[Change listing data]
Segment Open
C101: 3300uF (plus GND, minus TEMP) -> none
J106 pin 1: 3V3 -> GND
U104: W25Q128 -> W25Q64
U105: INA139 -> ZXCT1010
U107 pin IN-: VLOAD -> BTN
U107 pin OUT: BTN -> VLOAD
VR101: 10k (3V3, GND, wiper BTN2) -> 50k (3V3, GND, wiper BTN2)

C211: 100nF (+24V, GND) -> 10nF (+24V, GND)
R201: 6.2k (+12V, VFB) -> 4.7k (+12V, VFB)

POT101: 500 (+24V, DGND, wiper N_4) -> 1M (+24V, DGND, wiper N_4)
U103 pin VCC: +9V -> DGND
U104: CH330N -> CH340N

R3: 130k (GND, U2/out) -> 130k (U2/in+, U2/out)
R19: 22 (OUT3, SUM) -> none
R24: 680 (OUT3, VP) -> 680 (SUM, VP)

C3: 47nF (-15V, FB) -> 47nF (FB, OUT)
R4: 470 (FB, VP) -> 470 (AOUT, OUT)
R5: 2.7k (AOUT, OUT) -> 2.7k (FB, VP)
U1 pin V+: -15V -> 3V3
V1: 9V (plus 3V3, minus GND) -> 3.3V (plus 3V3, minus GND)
Segment Closed
- WHAT IS NEEDED: Print from the line containing "U103 pin VCC: +9V -> DGND" to the last line above, exactly as written.

- REPLY:
U103 pin VCC: +9V -> DGND
U104: CH330N -> CH340N

R3: 130k (GND, U2/out) -> 130k (U2/in+, U2/out)
R19: 22 (OUT3, SUM) -> none
R24: 680 (OUT3, VP) -> 680 (SUM, VP)

C3: 47nF (-15V, FB) -> 47nF (FB, OUT)
R4: 470 (FB, VP) -> 470 (AOUT, OUT)
R5: 2.7k (AOUT, OUT) -> 2.7k (FB, VP)
U1 pin V+: -15V -> 3V3
V1: 9V (plus 3V3, minus GND) -> 3.3V (plus 3V3, minus GND)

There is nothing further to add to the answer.